_Your goal_: Write out each line beneath this one exactly as it reads.

_Supplied records_:
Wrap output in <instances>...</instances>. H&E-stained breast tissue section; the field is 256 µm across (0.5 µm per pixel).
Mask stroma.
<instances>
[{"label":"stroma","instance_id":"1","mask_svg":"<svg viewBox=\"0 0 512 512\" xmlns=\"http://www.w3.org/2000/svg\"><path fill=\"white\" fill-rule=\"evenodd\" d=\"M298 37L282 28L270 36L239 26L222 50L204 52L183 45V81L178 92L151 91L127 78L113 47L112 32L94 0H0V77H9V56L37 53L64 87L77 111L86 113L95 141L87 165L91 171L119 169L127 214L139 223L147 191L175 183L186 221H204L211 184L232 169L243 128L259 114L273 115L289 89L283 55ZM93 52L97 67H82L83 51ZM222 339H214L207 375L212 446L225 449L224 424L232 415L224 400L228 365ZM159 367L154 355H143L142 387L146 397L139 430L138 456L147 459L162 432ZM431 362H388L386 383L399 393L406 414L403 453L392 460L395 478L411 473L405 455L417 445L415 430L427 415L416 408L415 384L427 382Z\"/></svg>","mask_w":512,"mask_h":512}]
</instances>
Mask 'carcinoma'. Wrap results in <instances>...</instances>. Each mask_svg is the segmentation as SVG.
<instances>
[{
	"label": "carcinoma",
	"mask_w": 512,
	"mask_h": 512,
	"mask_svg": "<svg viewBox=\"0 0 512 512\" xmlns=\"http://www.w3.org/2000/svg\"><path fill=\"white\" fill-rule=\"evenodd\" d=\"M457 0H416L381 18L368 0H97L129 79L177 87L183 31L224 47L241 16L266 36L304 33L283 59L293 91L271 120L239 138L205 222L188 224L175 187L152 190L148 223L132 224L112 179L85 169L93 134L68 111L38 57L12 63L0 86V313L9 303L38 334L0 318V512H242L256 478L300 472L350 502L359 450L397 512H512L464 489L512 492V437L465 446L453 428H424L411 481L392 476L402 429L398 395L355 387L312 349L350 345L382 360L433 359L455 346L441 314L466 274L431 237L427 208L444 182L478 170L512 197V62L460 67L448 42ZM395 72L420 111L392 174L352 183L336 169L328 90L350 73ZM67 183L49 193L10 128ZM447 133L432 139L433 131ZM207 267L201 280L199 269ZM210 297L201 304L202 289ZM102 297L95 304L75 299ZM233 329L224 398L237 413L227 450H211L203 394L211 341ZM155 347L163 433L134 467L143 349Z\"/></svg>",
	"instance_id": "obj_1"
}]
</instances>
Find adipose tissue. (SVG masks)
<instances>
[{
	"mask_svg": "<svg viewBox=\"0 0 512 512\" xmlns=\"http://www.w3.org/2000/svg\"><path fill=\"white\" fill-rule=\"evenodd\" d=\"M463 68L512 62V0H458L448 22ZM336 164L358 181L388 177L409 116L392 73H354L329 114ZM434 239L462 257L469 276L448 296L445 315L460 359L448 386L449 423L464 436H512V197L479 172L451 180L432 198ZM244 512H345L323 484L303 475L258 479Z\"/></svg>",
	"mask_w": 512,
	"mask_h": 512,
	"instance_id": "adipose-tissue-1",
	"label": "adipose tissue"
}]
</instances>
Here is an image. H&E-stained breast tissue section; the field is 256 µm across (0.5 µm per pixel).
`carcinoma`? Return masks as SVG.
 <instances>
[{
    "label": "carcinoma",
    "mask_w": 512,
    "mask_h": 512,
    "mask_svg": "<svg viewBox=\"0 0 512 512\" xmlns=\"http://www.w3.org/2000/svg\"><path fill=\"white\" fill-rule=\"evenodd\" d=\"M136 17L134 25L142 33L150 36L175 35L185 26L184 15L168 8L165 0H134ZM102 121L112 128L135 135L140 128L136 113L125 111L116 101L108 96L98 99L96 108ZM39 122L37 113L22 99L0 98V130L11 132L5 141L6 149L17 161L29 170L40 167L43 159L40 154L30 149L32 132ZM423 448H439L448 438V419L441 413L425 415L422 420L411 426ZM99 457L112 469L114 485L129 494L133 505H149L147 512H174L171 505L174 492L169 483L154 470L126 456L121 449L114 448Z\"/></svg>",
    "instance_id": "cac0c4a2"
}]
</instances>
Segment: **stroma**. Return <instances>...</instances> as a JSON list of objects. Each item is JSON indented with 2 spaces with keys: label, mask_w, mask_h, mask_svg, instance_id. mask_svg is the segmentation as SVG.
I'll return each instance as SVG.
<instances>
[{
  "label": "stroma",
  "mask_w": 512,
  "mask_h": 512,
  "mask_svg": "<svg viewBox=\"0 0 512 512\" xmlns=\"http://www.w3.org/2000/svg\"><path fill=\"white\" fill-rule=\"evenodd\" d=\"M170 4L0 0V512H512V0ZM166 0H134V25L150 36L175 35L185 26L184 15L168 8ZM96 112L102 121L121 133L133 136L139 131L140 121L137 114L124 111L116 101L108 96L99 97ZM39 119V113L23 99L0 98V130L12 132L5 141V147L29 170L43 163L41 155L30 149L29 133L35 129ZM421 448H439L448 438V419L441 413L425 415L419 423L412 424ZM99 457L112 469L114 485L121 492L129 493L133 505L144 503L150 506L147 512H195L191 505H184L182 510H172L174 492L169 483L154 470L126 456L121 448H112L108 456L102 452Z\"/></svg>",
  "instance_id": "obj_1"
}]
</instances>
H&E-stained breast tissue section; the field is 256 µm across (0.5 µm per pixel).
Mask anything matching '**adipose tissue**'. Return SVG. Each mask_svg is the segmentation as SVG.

_Exercise output_:
Wrap output in <instances>...</instances>. H&E-stained breast tissue section; the field is 256 µm across (0.5 µm per pixel).
Mask stroma.
<instances>
[{"label":"stroma","instance_id":"1","mask_svg":"<svg viewBox=\"0 0 512 512\" xmlns=\"http://www.w3.org/2000/svg\"><path fill=\"white\" fill-rule=\"evenodd\" d=\"M298 37L282 28L270 36L239 26L222 50L204 52L183 45V81L178 92L151 91L127 78L113 47L112 32L94 0H0V77H9V56L37 53L64 87L77 111L86 113L95 141L87 165L91 171L119 169L127 214L139 223L147 191L175 183L186 221H204L211 184L232 169L243 128L259 114L273 115L289 89L283 55ZM93 52L97 67H82L83 51ZM222 339H214L207 375L212 446L225 449L224 424L232 415L224 400L228 365ZM159 367L154 355H143L142 387L146 397L139 430L138 456L147 459L162 432ZM431 362H388L386 383L399 393L406 414L403 453L392 460L395 478L411 473L405 455L417 445L415 430L427 415L416 408L415 384L427 382Z\"/></svg>","mask_w":512,"mask_h":512}]
</instances>
Mask 'carcinoma'. Wrap results in <instances>...</instances>. Each mask_svg is the segmentation as SVG.
<instances>
[{
	"label": "carcinoma",
	"mask_w": 512,
	"mask_h": 512,
	"mask_svg": "<svg viewBox=\"0 0 512 512\" xmlns=\"http://www.w3.org/2000/svg\"><path fill=\"white\" fill-rule=\"evenodd\" d=\"M457 0H416L381 18L368 0H97L129 79L177 87L183 31L224 47L241 16L266 36L304 33L283 59L293 91L271 120L239 138L205 222L188 224L175 187L152 190L148 223L132 224L112 179L85 169L93 134L68 111L38 57L12 63L0 86V313L9 303L38 334L0 318V512H242L256 478L300 472L350 502L359 450L397 512H512L464 489L512 492V437L465 446L453 428H424L411 481L392 476L402 429L398 395L355 387L312 349L350 345L382 360L433 359L455 346L441 314L466 274L431 237L427 208L444 182L478 170L512 197V62L460 67L448 42ZM395 72L420 111L392 174L352 183L336 169L328 90L350 73ZM67 183L49 193L10 128ZM447 133L432 139L433 131ZM207 267L201 280L199 269ZM210 297L201 304L202 289ZM102 297L95 304L75 299ZM233 329L224 398L237 413L227 450H211L203 394L211 341ZM155 347L163 433L134 467L143 349Z\"/></svg>",
	"instance_id": "obj_1"
}]
</instances>
Find adipose tissue. (SVG masks)
<instances>
[{
	"mask_svg": "<svg viewBox=\"0 0 512 512\" xmlns=\"http://www.w3.org/2000/svg\"><path fill=\"white\" fill-rule=\"evenodd\" d=\"M463 68L512 62V0H458L448 22ZM336 164L358 181L388 177L409 116L392 73H354L329 114ZM434 239L462 257L469 276L448 296L445 315L460 359L448 386L449 423L464 436H512V197L479 172L451 180L432 198ZM244 512H345L323 484L303 475L258 479Z\"/></svg>",
	"mask_w": 512,
	"mask_h": 512,
	"instance_id": "adipose-tissue-1",
	"label": "adipose tissue"
}]
</instances>
Here is an image. H&E-stained breast tissue section; the field is 256 µm across (0.5 µm per pixel).
`carcinoma`? Return masks as SVG.
 <instances>
[{
    "label": "carcinoma",
    "mask_w": 512,
    "mask_h": 512,
    "mask_svg": "<svg viewBox=\"0 0 512 512\" xmlns=\"http://www.w3.org/2000/svg\"><path fill=\"white\" fill-rule=\"evenodd\" d=\"M136 17L134 25L142 33L150 36L175 35L185 26L184 15L168 8L165 0H134ZM102 121L112 128L135 135L140 128L136 113L125 111L116 101L108 96L98 99L96 108ZM39 122L37 113L22 99L0 98V130L11 132L5 141L6 149L17 161L29 170L40 167L43 159L40 154L30 149L32 132ZM423 448H439L448 438V419L441 413L425 415L422 420L411 426ZM99 457L112 469L114 485L129 494L133 505H149L147 512H174L171 505L174 492L169 483L154 470L126 456L121 449L114 448Z\"/></svg>",
    "instance_id": "cac0c4a2"
}]
</instances>
Segment: **stroma**. Return <instances>...</instances> as a JSON list of objects. Each item is JSON indented with 2 spaces with keys: label, mask_w, mask_h, mask_svg, instance_id. mask_svg is the segmentation as SVG.
I'll return each instance as SVG.
<instances>
[{
  "label": "stroma",
  "mask_w": 512,
  "mask_h": 512,
  "mask_svg": "<svg viewBox=\"0 0 512 512\" xmlns=\"http://www.w3.org/2000/svg\"><path fill=\"white\" fill-rule=\"evenodd\" d=\"M170 4L0 0V512H512V0ZM166 0H134V25L150 36L175 35L185 26L184 15L168 8ZM96 112L102 121L121 133L133 136L139 131L140 121L137 114L124 111L116 101L108 96L99 97ZM39 119V113L23 99L0 98V130L12 132L5 141V147L29 170L43 163L41 155L30 149L29 133L35 129ZM421 448H439L448 438V419L441 413L425 415L419 423L412 424ZM99 457L112 469L114 485L121 492L129 493L133 505L144 503L150 506L147 512H195L191 505H184L182 510H172L174 492L169 483L154 470L126 456L121 448H112L108 456L102 452Z\"/></svg>",
  "instance_id": "obj_1"
}]
</instances>
H&E-stained breast tissue section; the field is 256 µm across (0.5 µm per pixel).
Mask anything matching '**adipose tissue**'. Return SVG. Each mask_svg is the segmentation as SVG.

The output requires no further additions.